* ACTIVITY *
Transcribe every entry word for word, leaving out all images.

* DATA *
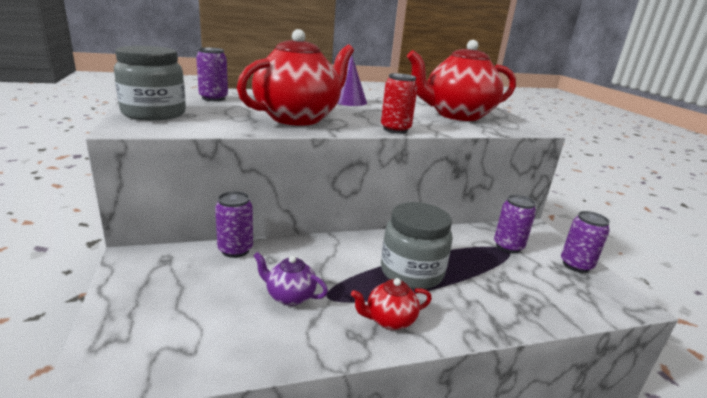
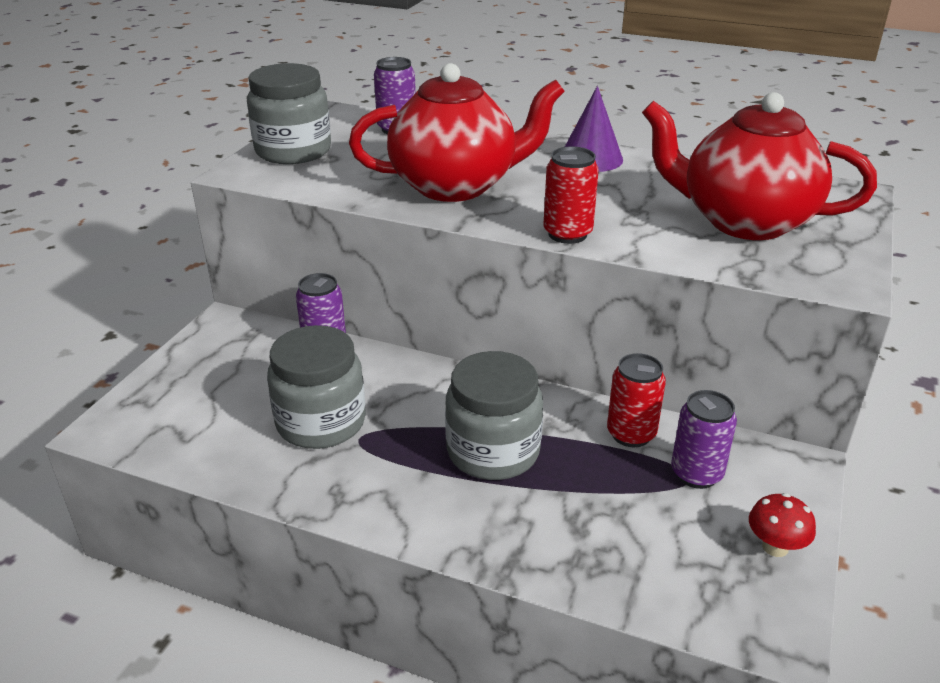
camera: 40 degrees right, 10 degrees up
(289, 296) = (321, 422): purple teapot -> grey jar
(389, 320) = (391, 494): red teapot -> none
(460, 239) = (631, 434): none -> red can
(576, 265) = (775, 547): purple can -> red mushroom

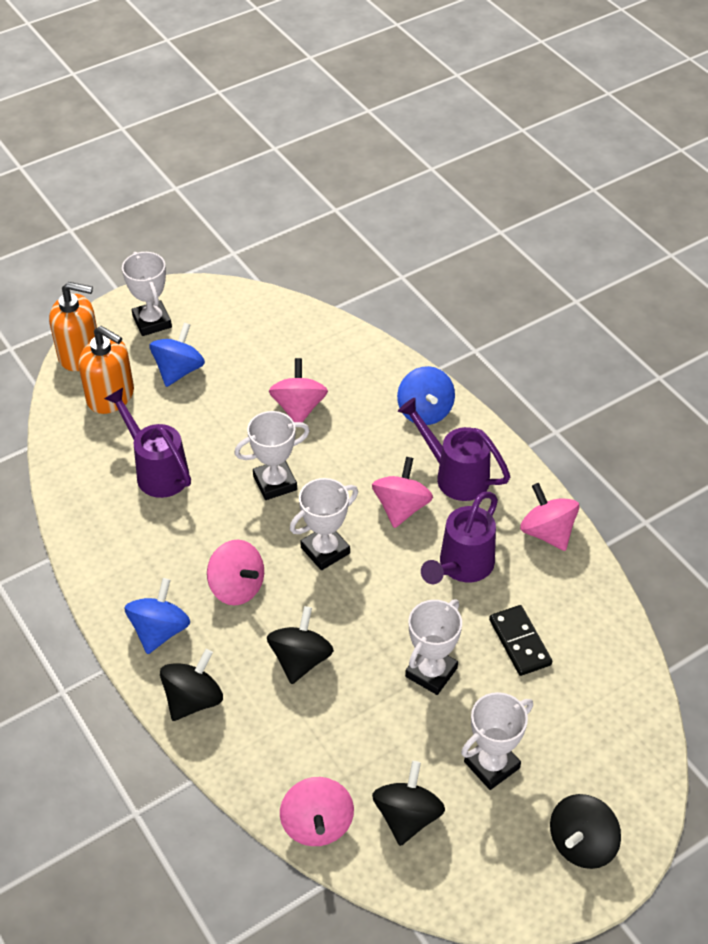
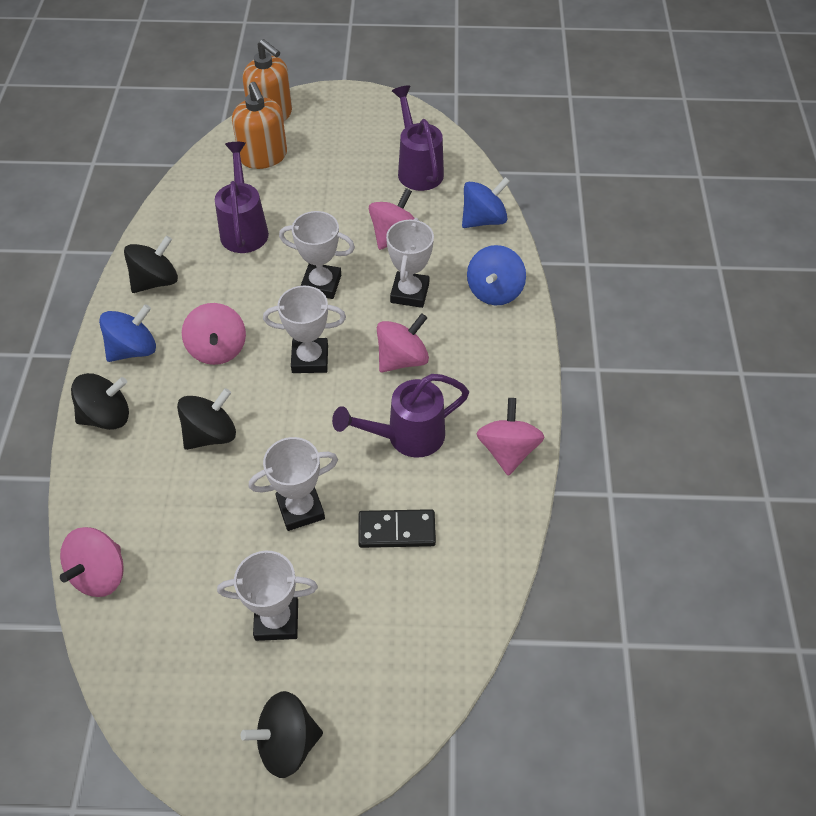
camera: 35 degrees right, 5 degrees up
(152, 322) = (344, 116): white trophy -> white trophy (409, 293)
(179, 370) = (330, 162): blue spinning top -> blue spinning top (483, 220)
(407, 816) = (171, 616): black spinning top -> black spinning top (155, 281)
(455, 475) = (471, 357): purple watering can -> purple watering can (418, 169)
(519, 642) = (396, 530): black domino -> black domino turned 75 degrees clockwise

* WRITTEN ANSWER *
camera: 40 degrees right, 10 degrees up
(289, 296) = (321, 422): purple teapot -> grey jar
(389, 320) = (391, 494): red teapot -> none
(460, 239) = (631, 434): none -> red can
(576, 265) = (775, 547): purple can -> red mushroom

camera: 35 degrees right, 5 degrees up
(152, 322) = (344, 116): white trophy -> white trophy (409, 293)
(179, 370) = (330, 162): blue spinning top -> blue spinning top (483, 220)
(407, 816) = (171, 616): black spinning top -> black spinning top (155, 281)
(455, 475) = (471, 357): purple watering can -> purple watering can (418, 169)
(519, 642) = (396, 530): black domino -> black domino turned 75 degrees clockwise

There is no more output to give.